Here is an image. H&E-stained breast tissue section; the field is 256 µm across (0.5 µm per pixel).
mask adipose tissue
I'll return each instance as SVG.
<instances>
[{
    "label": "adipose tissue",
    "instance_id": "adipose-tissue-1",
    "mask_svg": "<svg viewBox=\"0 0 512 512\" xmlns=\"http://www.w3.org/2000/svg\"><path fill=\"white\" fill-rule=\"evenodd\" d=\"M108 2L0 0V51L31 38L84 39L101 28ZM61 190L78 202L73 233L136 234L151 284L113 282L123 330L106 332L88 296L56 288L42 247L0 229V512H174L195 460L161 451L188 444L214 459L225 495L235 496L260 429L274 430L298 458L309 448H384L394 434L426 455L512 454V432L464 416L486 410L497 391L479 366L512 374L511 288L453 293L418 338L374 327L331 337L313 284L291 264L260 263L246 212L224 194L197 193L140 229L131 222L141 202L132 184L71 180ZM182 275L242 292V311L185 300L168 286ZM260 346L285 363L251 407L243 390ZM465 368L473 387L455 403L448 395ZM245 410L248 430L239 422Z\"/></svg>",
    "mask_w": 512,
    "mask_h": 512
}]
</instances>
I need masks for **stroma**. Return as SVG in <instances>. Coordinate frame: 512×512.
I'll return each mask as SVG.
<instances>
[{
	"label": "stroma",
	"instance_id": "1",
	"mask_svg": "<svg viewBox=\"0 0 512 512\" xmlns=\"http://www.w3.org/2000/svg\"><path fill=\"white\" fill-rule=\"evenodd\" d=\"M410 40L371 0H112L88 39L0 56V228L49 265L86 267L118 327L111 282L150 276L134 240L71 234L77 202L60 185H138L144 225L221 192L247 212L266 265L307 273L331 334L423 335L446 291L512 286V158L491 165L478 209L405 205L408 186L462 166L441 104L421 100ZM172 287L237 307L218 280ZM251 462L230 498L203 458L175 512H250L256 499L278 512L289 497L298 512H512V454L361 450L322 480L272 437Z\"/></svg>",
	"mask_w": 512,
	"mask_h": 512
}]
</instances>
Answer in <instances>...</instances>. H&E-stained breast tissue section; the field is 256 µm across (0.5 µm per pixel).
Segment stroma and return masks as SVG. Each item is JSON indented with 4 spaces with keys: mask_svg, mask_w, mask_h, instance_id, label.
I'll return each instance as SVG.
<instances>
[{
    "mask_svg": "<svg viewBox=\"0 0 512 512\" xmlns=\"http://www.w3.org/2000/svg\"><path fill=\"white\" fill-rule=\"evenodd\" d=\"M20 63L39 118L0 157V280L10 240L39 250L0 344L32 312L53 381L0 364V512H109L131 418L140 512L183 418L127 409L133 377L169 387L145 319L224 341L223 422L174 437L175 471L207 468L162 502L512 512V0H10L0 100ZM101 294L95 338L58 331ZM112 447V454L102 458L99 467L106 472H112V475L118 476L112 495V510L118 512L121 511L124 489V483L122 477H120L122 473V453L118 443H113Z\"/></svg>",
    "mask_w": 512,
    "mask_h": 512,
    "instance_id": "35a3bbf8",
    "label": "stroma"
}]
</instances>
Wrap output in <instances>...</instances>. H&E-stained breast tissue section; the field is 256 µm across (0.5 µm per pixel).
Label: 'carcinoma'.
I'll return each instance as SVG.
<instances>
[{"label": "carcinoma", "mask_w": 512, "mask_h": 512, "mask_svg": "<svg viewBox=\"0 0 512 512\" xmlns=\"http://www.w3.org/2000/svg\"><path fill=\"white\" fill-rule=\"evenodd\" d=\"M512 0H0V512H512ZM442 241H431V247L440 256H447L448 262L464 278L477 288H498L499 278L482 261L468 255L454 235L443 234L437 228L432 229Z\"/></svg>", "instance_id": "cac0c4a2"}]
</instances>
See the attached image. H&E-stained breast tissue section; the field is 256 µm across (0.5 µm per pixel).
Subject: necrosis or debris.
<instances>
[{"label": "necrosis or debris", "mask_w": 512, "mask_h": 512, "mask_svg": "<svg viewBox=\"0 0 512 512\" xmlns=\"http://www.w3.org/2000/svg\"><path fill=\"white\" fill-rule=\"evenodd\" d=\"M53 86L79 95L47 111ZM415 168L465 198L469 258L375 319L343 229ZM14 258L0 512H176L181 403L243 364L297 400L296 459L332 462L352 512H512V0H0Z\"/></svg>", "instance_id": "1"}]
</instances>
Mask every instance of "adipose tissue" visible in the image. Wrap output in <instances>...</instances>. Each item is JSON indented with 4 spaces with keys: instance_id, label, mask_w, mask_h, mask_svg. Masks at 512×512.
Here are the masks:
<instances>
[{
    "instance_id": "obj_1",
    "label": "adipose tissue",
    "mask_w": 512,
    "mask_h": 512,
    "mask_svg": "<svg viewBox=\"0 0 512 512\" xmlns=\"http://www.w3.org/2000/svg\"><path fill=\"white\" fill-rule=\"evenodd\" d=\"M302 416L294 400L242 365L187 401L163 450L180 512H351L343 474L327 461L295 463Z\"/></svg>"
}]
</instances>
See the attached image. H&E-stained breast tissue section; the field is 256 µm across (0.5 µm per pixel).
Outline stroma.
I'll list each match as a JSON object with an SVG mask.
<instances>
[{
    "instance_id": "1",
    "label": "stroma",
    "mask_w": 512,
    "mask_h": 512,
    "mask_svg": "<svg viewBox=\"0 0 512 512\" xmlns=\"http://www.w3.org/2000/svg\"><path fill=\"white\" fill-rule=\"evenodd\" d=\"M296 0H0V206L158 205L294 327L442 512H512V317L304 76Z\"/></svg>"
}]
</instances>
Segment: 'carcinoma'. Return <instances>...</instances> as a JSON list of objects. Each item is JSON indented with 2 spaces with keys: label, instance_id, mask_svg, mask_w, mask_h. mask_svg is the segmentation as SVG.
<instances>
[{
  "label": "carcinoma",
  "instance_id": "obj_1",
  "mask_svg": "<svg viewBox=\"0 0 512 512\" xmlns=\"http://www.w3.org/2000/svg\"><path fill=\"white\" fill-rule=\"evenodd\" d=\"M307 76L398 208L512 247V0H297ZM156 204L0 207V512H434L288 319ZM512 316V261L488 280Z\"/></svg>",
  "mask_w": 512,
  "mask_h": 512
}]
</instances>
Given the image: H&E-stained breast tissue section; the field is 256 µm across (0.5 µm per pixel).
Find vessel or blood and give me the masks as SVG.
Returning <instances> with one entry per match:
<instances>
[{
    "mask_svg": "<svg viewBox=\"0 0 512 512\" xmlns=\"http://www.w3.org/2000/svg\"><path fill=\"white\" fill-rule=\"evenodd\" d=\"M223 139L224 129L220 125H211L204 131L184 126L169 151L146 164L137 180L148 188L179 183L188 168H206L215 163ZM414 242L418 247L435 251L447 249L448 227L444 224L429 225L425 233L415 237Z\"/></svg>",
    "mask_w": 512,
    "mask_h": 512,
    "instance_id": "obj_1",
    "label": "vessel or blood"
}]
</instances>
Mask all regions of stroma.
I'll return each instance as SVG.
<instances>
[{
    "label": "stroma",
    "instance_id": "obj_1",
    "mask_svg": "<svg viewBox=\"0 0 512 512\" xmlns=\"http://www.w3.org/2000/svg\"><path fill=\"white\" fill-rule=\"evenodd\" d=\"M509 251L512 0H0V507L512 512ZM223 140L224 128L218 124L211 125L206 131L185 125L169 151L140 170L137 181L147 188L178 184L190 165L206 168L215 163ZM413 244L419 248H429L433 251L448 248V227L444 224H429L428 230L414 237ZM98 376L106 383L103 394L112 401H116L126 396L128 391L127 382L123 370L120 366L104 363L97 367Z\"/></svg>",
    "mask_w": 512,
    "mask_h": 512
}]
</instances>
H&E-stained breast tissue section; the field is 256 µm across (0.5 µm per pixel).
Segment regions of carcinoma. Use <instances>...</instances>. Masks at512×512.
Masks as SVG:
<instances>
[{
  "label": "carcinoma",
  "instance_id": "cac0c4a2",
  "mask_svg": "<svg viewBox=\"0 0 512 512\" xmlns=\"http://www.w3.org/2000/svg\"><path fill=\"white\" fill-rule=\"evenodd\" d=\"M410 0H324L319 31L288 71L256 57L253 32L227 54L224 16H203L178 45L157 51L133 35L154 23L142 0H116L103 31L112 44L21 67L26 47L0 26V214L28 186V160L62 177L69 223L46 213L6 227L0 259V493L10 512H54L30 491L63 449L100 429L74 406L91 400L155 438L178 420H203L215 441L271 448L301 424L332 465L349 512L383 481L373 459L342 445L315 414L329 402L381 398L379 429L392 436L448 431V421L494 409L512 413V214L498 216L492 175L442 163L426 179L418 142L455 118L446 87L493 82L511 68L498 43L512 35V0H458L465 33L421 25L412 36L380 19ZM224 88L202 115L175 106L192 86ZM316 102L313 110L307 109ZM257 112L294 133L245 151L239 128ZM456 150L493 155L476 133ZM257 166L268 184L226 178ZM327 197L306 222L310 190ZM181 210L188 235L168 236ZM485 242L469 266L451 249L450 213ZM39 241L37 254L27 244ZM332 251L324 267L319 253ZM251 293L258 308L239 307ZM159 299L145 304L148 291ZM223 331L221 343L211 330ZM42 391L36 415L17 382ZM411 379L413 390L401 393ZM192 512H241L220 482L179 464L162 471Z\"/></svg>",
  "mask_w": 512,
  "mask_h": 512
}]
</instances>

## OBJECTIVE:
Extract the run of lines that opens with the line containing "I need masks" and closes with the line containing "Answer in <instances>...</instances>."; reproduce it exactly and add nothing.

## RESPONSE:
I need masks for **stroma**. Return as SVG in <instances>. Coordinate frame: 512×512.
I'll return each mask as SVG.
<instances>
[{
	"label": "stroma",
	"instance_id": "1",
	"mask_svg": "<svg viewBox=\"0 0 512 512\" xmlns=\"http://www.w3.org/2000/svg\"><path fill=\"white\" fill-rule=\"evenodd\" d=\"M410 40L371 0H112L88 39L0 56V228L49 265L86 267L118 327L111 282L150 276L134 240L71 234L77 202L60 185H138L144 225L221 192L247 212L266 265L307 273L331 334L423 335L446 291L512 286V158L491 165L478 209L405 205L408 186L462 166L441 104L421 100ZM172 287L237 307L218 280ZM251 462L230 498L203 458L175 512H250L256 499L278 512L289 497L298 512H512V454L361 450L322 480L272 437Z\"/></svg>",
	"mask_w": 512,
	"mask_h": 512
}]
</instances>
Answer in <instances>...</instances>. H&E-stained breast tissue section; the field is 256 µm across (0.5 µm per pixel).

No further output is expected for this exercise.